Return the listing in full, word for word.

→ Data supplied:
::::::::::

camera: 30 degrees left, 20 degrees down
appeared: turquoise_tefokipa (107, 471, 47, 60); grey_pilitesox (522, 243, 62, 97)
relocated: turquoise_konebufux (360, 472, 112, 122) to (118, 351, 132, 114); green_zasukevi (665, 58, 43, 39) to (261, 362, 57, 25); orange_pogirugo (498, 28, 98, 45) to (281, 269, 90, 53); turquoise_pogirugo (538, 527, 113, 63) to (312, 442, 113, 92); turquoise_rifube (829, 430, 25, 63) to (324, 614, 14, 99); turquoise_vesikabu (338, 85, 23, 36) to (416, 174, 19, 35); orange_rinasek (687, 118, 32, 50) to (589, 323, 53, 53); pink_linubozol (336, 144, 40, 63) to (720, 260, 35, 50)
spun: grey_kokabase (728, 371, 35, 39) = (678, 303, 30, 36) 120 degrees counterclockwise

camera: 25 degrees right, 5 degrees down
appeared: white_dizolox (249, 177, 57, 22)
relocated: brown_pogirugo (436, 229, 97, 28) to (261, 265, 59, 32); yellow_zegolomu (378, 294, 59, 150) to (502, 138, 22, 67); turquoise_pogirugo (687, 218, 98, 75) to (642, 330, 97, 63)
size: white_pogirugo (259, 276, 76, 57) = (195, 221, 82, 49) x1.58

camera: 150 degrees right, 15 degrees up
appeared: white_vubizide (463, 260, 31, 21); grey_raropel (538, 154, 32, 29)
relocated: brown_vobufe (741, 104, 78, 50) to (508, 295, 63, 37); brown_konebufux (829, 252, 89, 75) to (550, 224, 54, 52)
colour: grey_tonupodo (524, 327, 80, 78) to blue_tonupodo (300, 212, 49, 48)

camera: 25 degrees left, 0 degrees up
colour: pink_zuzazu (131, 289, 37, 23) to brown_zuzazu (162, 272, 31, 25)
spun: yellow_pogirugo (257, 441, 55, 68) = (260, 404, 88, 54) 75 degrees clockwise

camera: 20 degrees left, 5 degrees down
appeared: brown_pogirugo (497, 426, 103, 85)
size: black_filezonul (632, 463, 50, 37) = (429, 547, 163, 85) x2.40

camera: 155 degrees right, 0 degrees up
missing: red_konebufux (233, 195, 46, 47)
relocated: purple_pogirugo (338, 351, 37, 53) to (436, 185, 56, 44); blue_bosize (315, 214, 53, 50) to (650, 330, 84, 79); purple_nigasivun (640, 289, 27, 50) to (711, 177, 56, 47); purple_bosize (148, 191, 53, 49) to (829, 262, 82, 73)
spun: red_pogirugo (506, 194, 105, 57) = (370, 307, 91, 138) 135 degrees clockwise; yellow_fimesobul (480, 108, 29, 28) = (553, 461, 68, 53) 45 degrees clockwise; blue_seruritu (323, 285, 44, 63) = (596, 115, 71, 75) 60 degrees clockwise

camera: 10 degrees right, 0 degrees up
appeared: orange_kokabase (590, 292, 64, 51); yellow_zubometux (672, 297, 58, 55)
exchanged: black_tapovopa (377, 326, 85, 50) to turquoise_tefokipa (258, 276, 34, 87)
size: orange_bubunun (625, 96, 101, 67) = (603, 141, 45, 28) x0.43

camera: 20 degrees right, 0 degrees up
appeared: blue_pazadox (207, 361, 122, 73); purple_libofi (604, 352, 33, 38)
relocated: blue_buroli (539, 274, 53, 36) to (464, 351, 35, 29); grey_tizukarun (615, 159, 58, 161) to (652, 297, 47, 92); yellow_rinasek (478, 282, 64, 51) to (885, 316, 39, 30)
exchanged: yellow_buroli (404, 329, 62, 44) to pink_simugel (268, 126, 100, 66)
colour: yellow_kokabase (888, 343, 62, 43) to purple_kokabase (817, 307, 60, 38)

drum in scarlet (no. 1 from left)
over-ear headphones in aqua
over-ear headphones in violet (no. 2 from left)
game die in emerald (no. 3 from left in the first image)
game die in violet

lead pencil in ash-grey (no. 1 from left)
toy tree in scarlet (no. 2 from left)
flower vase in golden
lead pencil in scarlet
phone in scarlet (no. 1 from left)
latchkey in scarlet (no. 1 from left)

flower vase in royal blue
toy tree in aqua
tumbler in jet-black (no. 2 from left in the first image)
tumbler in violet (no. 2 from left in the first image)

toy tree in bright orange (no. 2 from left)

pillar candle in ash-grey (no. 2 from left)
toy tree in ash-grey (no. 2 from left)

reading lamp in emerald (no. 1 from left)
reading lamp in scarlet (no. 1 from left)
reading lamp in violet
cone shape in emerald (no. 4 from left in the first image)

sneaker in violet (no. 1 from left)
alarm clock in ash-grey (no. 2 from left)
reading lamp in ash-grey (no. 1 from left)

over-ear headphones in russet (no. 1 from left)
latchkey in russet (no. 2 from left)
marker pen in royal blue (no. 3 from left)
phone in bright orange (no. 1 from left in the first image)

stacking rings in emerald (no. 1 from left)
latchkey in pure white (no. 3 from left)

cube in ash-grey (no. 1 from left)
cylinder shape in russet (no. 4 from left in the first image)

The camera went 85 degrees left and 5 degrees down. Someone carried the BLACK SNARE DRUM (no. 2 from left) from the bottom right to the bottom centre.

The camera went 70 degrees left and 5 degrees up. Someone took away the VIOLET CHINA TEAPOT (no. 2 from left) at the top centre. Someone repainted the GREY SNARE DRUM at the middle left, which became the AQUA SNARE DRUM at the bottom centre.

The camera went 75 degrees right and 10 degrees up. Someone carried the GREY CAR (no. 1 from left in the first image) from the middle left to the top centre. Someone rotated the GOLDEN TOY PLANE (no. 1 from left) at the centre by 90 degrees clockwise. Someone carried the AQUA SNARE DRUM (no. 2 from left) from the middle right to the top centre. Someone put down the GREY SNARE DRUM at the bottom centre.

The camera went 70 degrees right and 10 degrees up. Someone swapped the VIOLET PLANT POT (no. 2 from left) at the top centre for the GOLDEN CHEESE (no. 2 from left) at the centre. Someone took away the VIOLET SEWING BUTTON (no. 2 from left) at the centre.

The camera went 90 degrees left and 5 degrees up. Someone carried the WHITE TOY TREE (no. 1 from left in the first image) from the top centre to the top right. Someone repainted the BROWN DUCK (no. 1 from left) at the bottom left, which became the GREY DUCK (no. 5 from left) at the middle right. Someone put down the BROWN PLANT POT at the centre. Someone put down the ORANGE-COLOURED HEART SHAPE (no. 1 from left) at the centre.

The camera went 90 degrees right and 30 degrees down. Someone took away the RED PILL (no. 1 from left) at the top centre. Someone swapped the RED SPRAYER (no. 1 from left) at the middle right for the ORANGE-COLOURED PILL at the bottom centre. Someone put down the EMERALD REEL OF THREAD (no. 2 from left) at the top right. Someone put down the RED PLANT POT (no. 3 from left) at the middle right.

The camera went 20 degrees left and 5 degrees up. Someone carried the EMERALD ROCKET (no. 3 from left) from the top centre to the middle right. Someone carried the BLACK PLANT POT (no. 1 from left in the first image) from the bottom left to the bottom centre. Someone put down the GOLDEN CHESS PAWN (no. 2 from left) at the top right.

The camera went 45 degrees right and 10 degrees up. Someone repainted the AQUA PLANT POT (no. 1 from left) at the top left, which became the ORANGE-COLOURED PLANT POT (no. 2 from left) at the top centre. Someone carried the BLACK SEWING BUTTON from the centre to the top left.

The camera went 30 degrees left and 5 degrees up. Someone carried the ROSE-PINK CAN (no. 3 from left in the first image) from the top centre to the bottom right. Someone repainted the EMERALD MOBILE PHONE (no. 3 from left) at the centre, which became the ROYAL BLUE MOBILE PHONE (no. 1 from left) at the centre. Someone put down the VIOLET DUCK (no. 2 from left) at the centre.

::::::::::

→ Answer below:
camera: 30 degrees left, 20 degrees down
appeared: turquoise_tefokipa (107, 471, 47, 60); grey_pilitesox (522, 243, 62, 97)
relocated: turquoise_konebufux (360, 472, 112, 122) to (118, 351, 132, 114); green_zasukevi (665, 58, 43, 39) to (261, 362, 57, 25); orange_pogirugo (498, 28, 98, 45) to (281, 269, 90, 53); turquoise_pogirugo (538, 527, 113, 63) to (312, 442, 113, 92); turquoise_rifube (829, 430, 25, 63) to (324, 614, 14, 99); turquoise_vesikabu (338, 85, 23, 36) to (416, 174, 19, 35); orange_rinasek (687, 118, 32, 50) to (589, 323, 53, 53); pink_linubozol (336, 144, 40, 63) to (720, 260, 35, 50)
spun: grey_kokabase (728, 371, 35, 39) = (678, 303, 30, 36) 120 degrees counterclockwise

camera: 25 degrees right, 5 degrees down
appeared: white_dizolox (249, 177, 57, 22)
relocated: brown_pogirugo (436, 229, 97, 28) to (261, 265, 59, 32); yellow_zegolomu (378, 294, 59, 150) to (502, 138, 22, 67); turquoise_pogirugo (687, 218, 98, 75) to (642, 330, 97, 63)
size: white_pogirugo (259, 276, 76, 57) = (195, 221, 82, 49) x1.58

camera: 150 degrees right, 15 degrees up
appeared: white_vubizide (463, 260, 31, 21); grey_raropel (538, 154, 32, 29)
relocated: brown_vobufe (741, 104, 78, 50) to (508, 295, 63, 37); brown_konebufux (829, 252, 89, 75) to (550, 224, 54, 52)
colour: grey_tonupodo (524, 327, 80, 78) to blue_tonupodo (300, 212, 49, 48)

camera: 25 degrees left, 0 degrees up
colour: pink_zuzazu (131, 289, 37, 23) to brown_zuzazu (162, 272, 31, 25)
spun: yellow_pogirugo (257, 441, 55, 68) = (260, 404, 88, 54) 75 degrees clockwise

camera: 20 degrees left, 5 degrees down
appeared: brown_pogirugo (497, 426, 103, 85)
size: black_filezonul (632, 463, 50, 37) = (429, 547, 163, 85) x2.40

camera: 155 degrees right, 0 degrees up
missing: red_konebufux (233, 195, 46, 47)
relocated: purple_pogirugo (338, 351, 37, 53) to (436, 185, 56, 44); blue_bosize (315, 214, 53, 50) to (650, 330, 84, 79); purple_nigasivun (640, 289, 27, 50) to (711, 177, 56, 47); purple_bosize (148, 191, 53, 49) to (829, 262, 82, 73)
spun: red_pogirugo (506, 194, 105, 57) = (370, 307, 91, 138) 135 degrees clockwise; yellow_fimesobul (480, 108, 29, 28) = (553, 461, 68, 53) 45 degrees clockwise; blue_seruritu (323, 285, 44, 63) = (596, 115, 71, 75) 60 degrees clockwise

camera: 10 degrees right, 0 degrees up
appeared: orange_kokabase (590, 292, 64, 51); yellow_zubometux (672, 297, 58, 55)
exchanged: black_tapovopa (377, 326, 85, 50) to turquoise_tefokipa (258, 276, 34, 87)
size: orange_bubunun (625, 96, 101, 67) = (603, 141, 45, 28) x0.43

camera: 20 degrees right, 0 degrees up
appeared: blue_pazadox (207, 361, 122, 73); purple_libofi (604, 352, 33, 38)
relocated: blue_buroli (539, 274, 53, 36) to (464, 351, 35, 29); grey_tizukarun (615, 159, 58, 161) to (652, 297, 47, 92); yellow_rinasek (478, 282, 64, 51) to (885, 316, 39, 30)
exchanged: yellow_buroli (404, 329, 62, 44) to pink_simugel (268, 126, 100, 66)
colour: yellow_kokabase (888, 343, 62, 43) to purple_kokabase (817, 307, 60, 38)

drum in scarlet (no. 1 from left)
over-ear headphones in aqua
over-ear headphones in violet (no. 2 from left)
game die in emerald (no. 3 from left in the first image)
game die in violet

lead pencil in ash-grey (no. 1 from left)
toy tree in scarlet (no. 2 from left)
flower vase in golden
lead pencil in scarlet
phone in scarlet (no. 1 from left)
latchkey in scarlet (no. 1 from left)

flower vase in royal blue
toy tree in aqua
tumbler in jet-black (no. 2 from left in the first image)
tumbler in violet (no. 2 from left in the first image)

toy tree in bright orange (no. 2 from left)

pillar candle in ash-grey (no. 2 from left)
toy tree in ash-grey (no. 2 from left)

reading lamp in emerald (no. 1 from left)
reading lamp in scarlet (no. 1 from left)
reading lamp in violet
cone shape in emerald (no. 4 from left in the first image)

sneaker in violet (no. 1 from left)
alarm clock in ash-grey (no. 2 from left)
reading lamp in ash-grey (no. 1 from left)

over-ear headphones in russet (no. 1 from left)
latchkey in russet (no. 2 from left)
marker pen in royal blue (no. 3 from left)
phone in bright orange (no. 1 from left in the first image)

stacking rings in emerald (no. 1 from left)
latchkey in pure white (no. 3 from left)

cube in ash-grey (no. 1 from left)
cylinder shape in russet (no. 4 from left in the first image)

The camera went 85 degrees left and 5 degrees down. Someone carried the BLACK SNARE DRUM (no. 2 from left) from the bottom right to the bottom centre.

The camera went 70 degrees left and 5 degrees up. Someone took away the VIOLET CHINA TEAPOT (no. 2 from left) at the top centre. Someone repainted the GREY SNARE DRUM at the middle left, which became the AQUA SNARE DRUM at the bottom centre.

The camera went 75 degrees right and 10 degrees up. Someone carried the GREY CAR (no. 1 from left in the first image) from the middle left to the top centre. Someone rotated the GOLDEN TOY PLANE (no. 1 from left) at the centre by 90 degrees clockwise. Someone carried the AQUA SNARE DRUM (no. 2 from left) from the middle right to the top centre. Someone put down the GREY SNARE DRUM at the bottom centre.

The camera went 70 degrees right and 10 degrees up. Someone swapped the VIOLET PLANT POT (no. 2 from left) at the top centre for the GOLDEN CHEESE (no. 2 from left) at the centre. Someone took away the VIOLET SEWING BUTTON (no. 2 from left) at the centre.

The camera went 90 degrees left and 5 degrees up. Someone carried the WHITE TOY TREE (no. 1 from left in the first image) from the top centre to the top right. Someone repainted the BROWN DUCK (no. 1 from left) at the bottom left, which became the GREY DUCK (no. 5 from left) at the middle right. Someone put down the BROWN PLANT POT at the centre. Someone put down the ORANGE-COLOURED HEART SHAPE (no. 1 from left) at the centre.

The camera went 90 degrees right and 30 degrees down. Someone took away the RED PILL (no. 1 from left) at the top centre. Someone swapped the RED SPRAYER (no. 1 from left) at the middle right for the ORANGE-COLOURED PILL at the bottom centre. Someone put down the EMERALD REEL OF THREAD (no. 2 from left) at the top right. Someone put down the RED PLANT POT (no. 3 from left) at the middle right.

The camera went 20 degrees left and 5 degrees up. Someone carried the EMERALD ROCKET (no. 3 from left) from the top centre to the middle right. Someone carried the BLACK PLANT POT (no. 1 from left in the first image) from the bottom left to the bottom centre. Someone put down the GOLDEN CHESS PAWN (no. 2 from left) at the top right.

The camera went 45 degrees right and 10 degrees up. Someone repainted the AQUA PLANT POT (no. 1 from left) at the top left, which became the ORANGE-COLOURED PLANT POT (no. 2 from left) at the top centre. Someone carried the BLACK SEWING BUTTON from the centre to the top left.

The camera went 30 degrees left and 5 degrees up. Someone carried the ROSE-PINK CAN (no. 3 from left in the first image) from the top centre to the bottom right. Someone repainted the EMERALD MOBILE PHONE (no. 3 from left) at the centre, which became the ROYAL BLUE MOBILE PHONE (no. 1 from left) at the centre. Someone put down the VIOLET DUCK (no. 2 from left) at the centre.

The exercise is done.